**The records:**
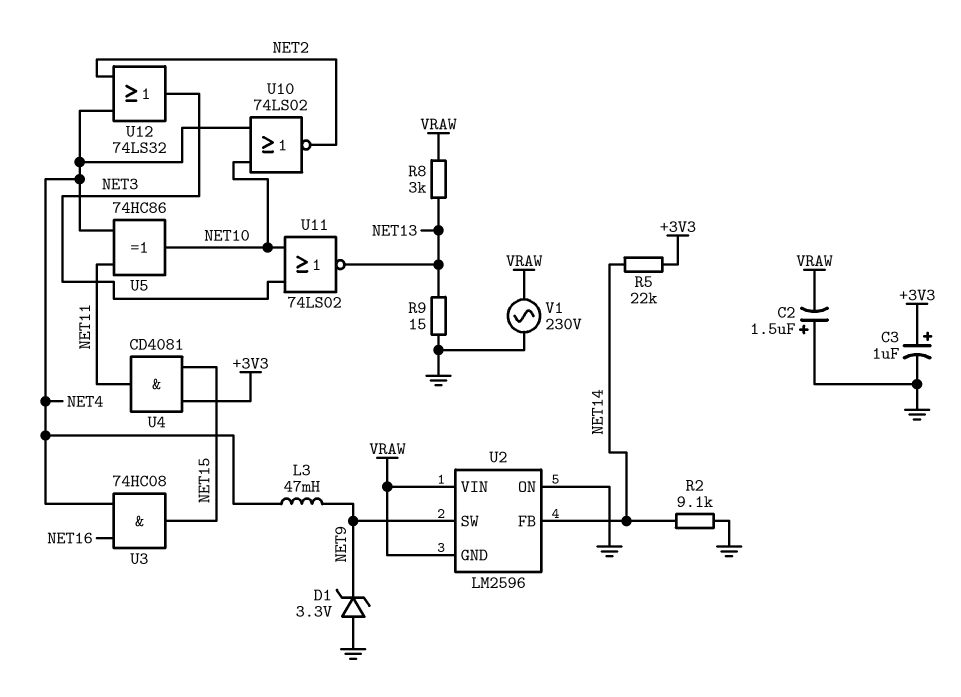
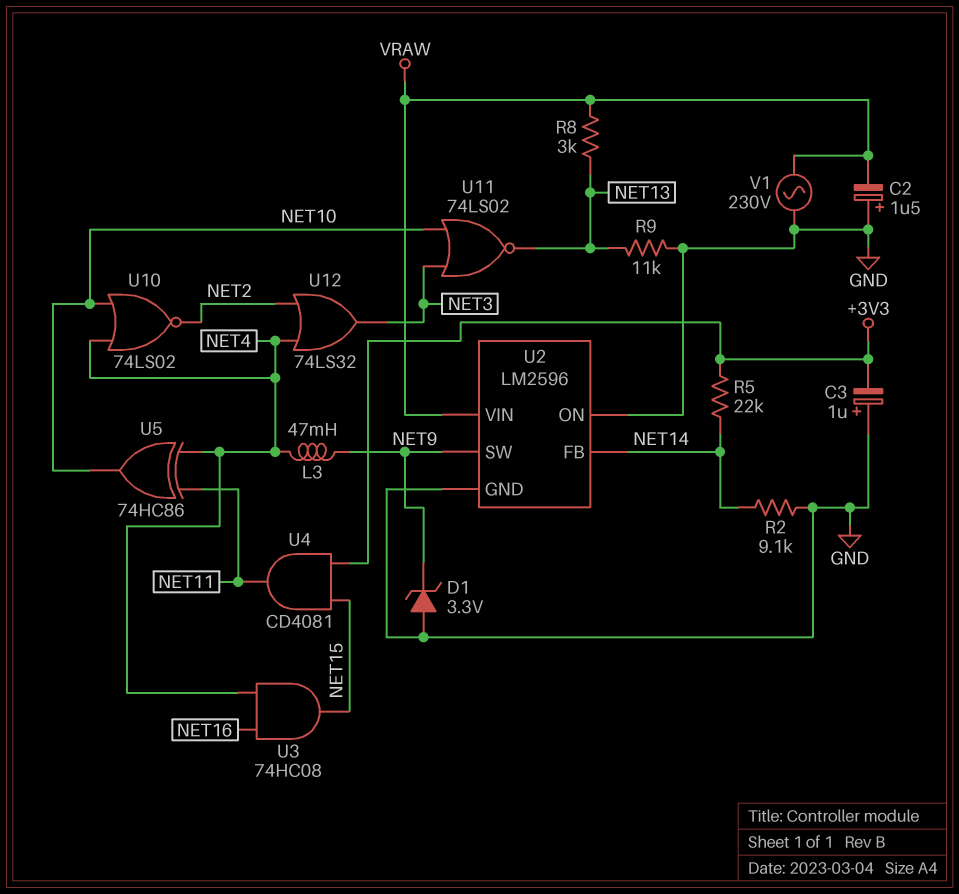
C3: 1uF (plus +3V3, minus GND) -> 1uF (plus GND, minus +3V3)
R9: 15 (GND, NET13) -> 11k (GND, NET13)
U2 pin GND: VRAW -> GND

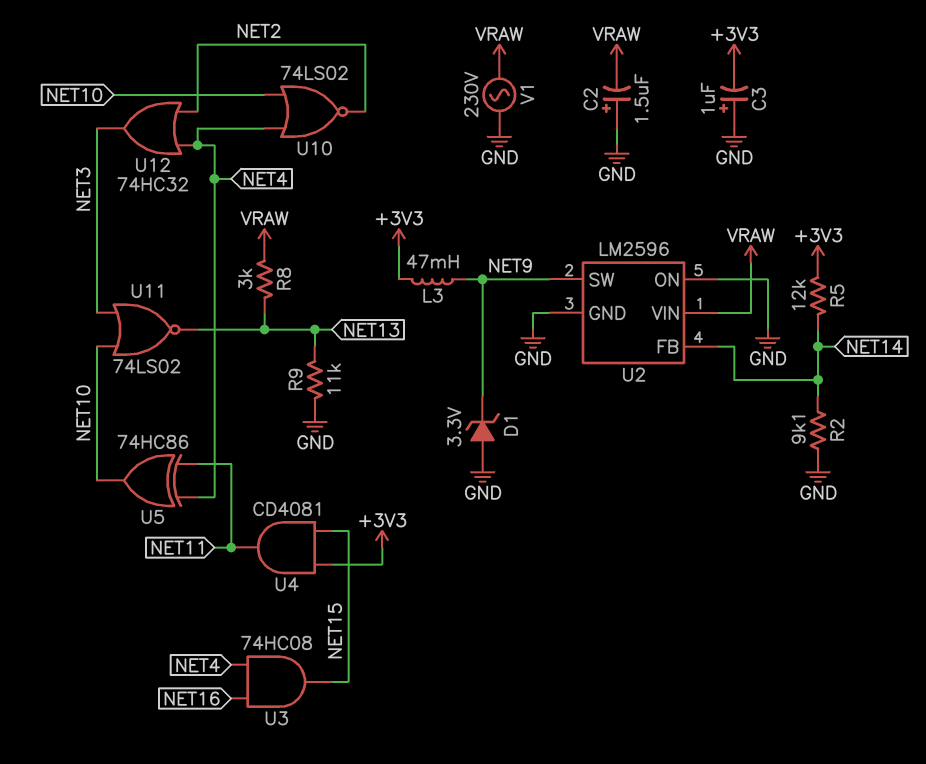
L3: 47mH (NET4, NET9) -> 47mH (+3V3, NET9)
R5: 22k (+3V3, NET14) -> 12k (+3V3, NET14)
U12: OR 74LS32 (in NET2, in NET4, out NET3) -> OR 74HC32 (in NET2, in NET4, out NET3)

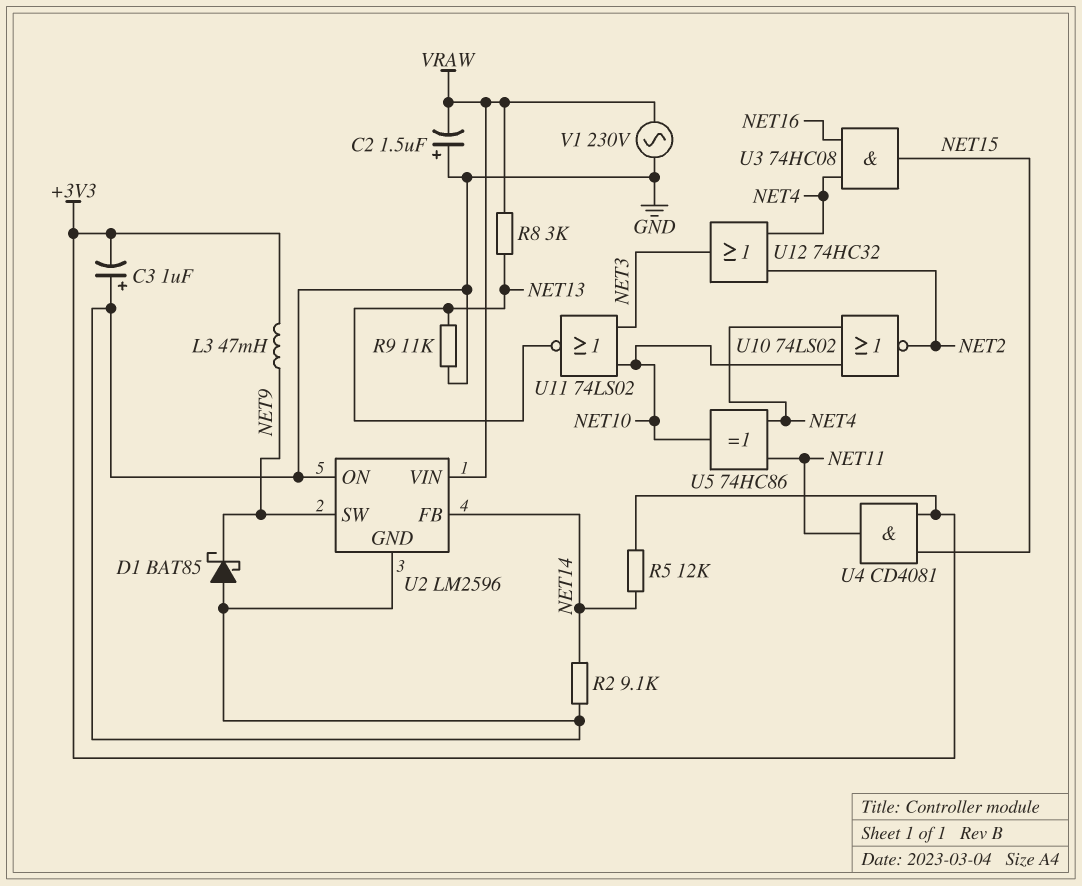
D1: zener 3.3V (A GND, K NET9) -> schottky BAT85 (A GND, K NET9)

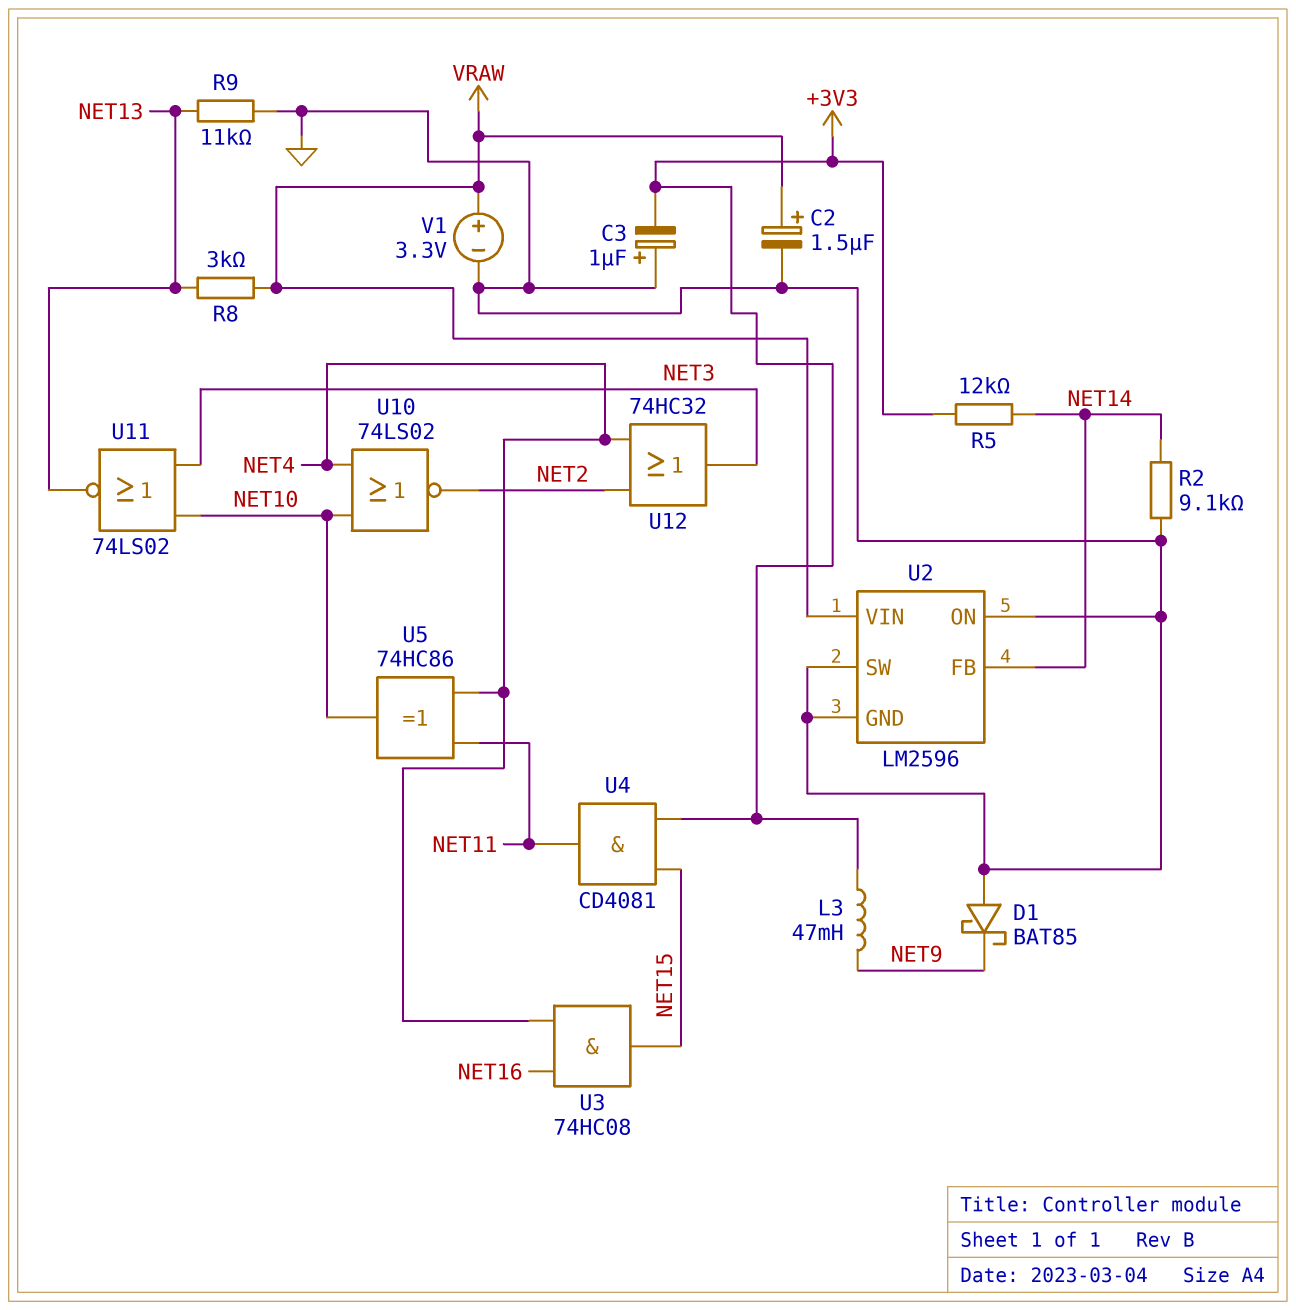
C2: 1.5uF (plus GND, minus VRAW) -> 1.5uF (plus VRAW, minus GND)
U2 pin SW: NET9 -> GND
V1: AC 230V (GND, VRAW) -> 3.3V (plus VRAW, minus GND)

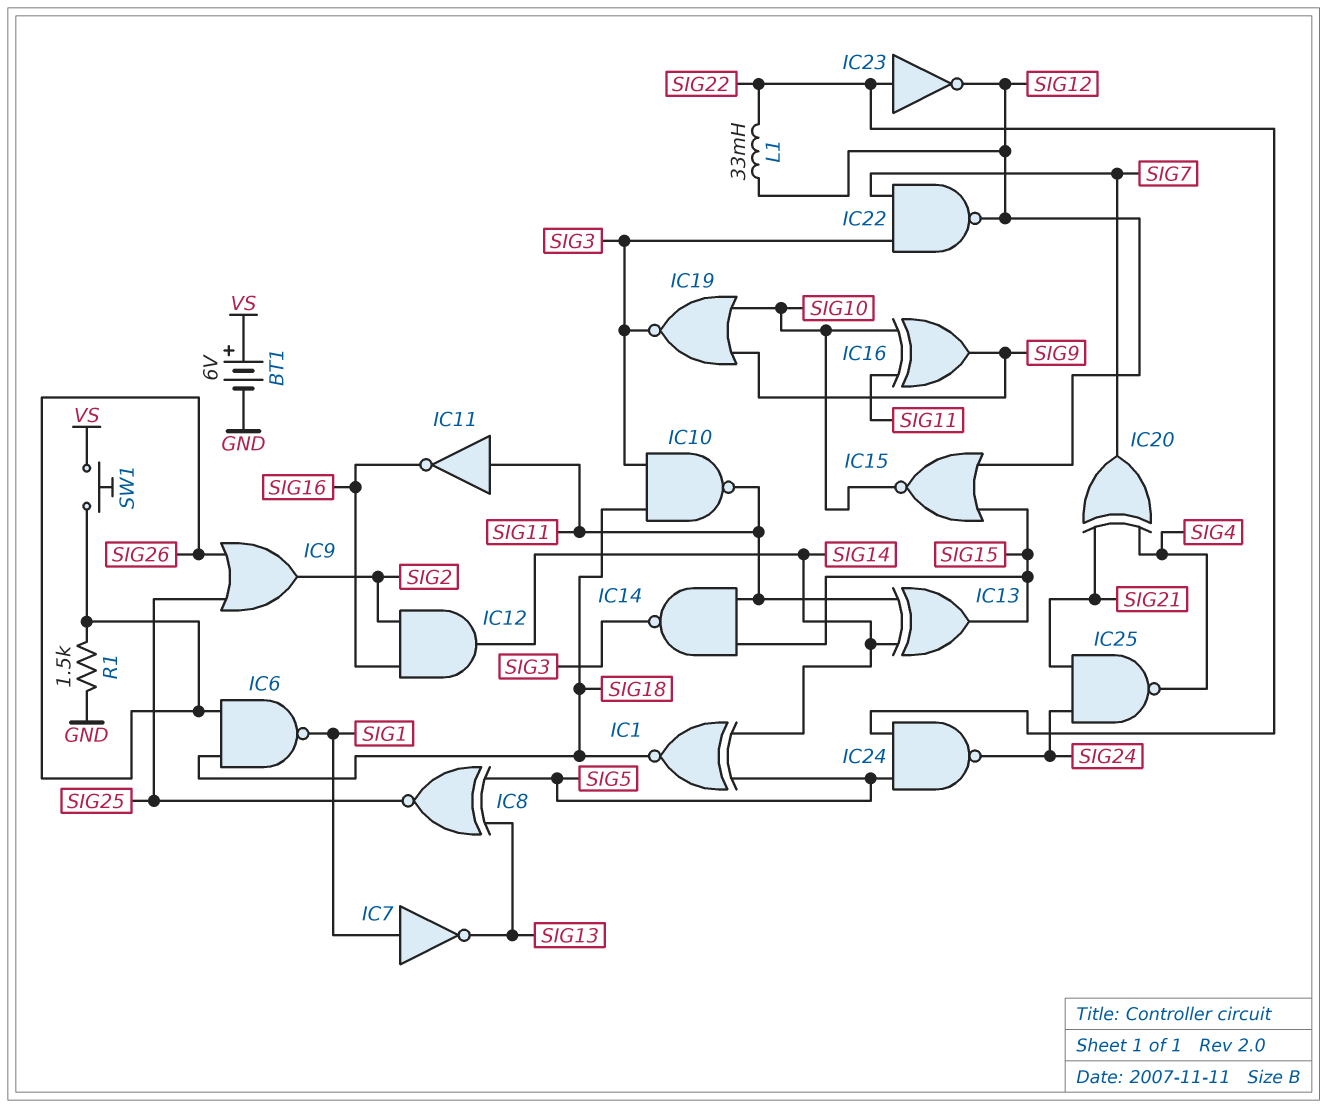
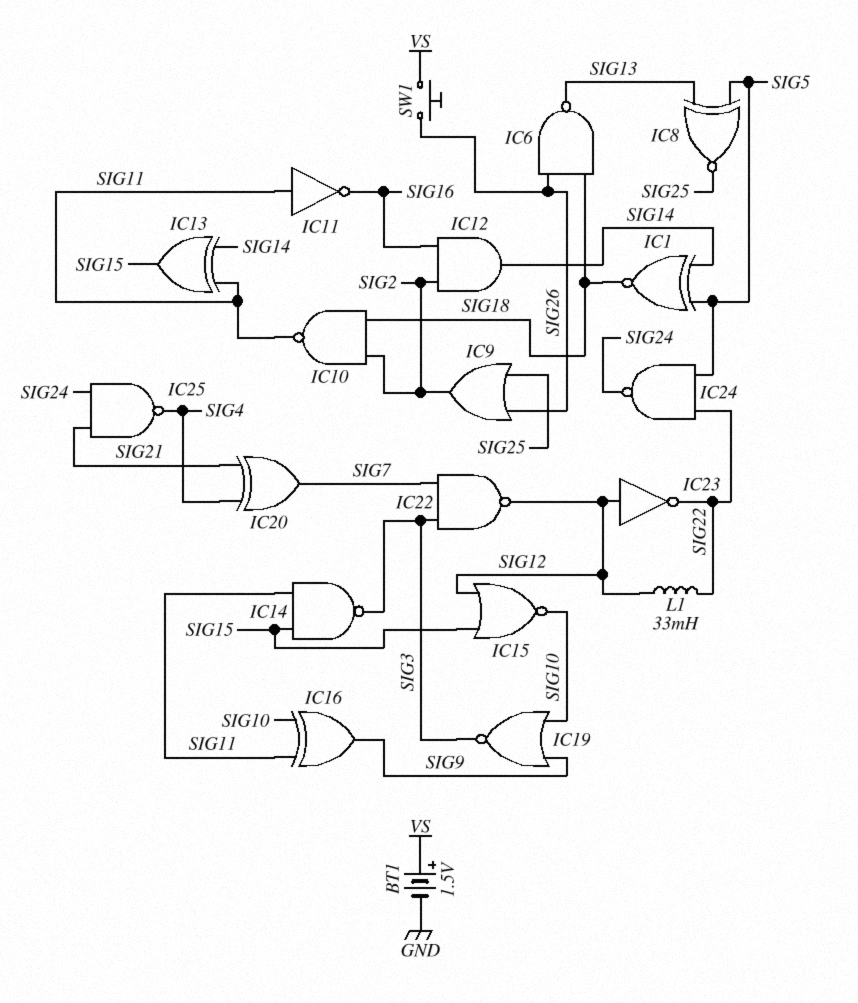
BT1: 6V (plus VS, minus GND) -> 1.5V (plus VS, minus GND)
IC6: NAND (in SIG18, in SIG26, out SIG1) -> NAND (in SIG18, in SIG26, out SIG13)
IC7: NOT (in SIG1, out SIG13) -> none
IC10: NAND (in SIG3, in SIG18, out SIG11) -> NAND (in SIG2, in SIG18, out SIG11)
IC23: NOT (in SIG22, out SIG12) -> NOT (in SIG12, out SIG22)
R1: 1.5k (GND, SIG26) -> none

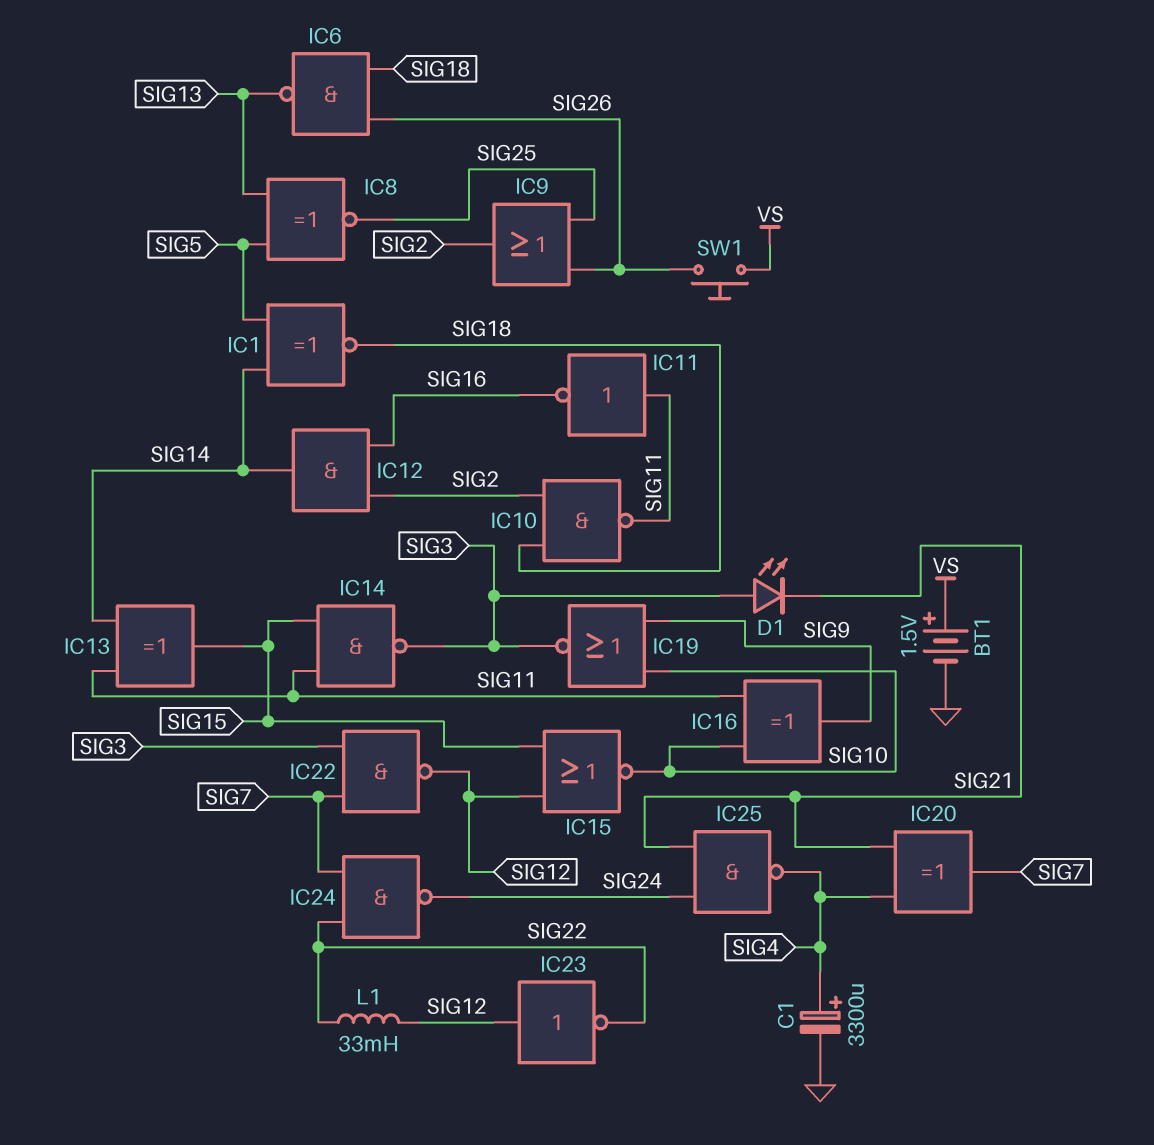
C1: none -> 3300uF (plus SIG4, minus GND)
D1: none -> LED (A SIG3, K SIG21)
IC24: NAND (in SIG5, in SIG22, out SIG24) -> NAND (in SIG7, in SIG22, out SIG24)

**Work instruction:** Only the pictures are to be omitted; the records above must otherwise be reproduced exactly.

**Answer section:**
C3: 1uF (plus +3V3, minus GND) -> 1uF (plus GND, minus +3V3)
R9: 15 (GND, NET13) -> 11k (GND, NET13)
U2 pin GND: VRAW -> GND

L3: 47mH (NET4, NET9) -> 47mH (+3V3, NET9)
R5: 22k (+3V3, NET14) -> 12k (+3V3, NET14)
U12: OR 74LS32 (in NET2, in NET4, out NET3) -> OR 74HC32 (in NET2, in NET4, out NET3)

D1: zener 3.3V (A GND, K NET9) -> schottky BAT85 (A GND, K NET9)

C2: 1.5uF (plus GND, minus VRAW) -> 1.5uF (plus VRAW, minus GND)
U2 pin SW: NET9 -> GND
V1: AC 230V (GND, VRAW) -> 3.3V (plus VRAW, minus GND)

BT1: 6V (plus VS, minus GND) -> 1.5V (plus VS, minus GND)
IC6: NAND (in SIG18, in SIG26, out SIG1) -> NAND (in SIG18, in SIG26, out SIG13)
IC7: NOT (in SIG1, out SIG13) -> none
IC10: NAND (in SIG3, in SIG18, out SIG11) -> NAND (in SIG2, in SIG18, out SIG11)
IC23: NOT (in SIG22, out SIG12) -> NOT (in SIG12, out SIG22)
R1: 1.5k (GND, SIG26) -> none

C1: none -> 3300uF (plus SIG4, minus GND)
D1: none -> LED (A SIG3, K SIG21)
IC24: NAND (in SIG5, in SIG22, out SIG24) -> NAND (in SIG7, in SIG22, out SIG24)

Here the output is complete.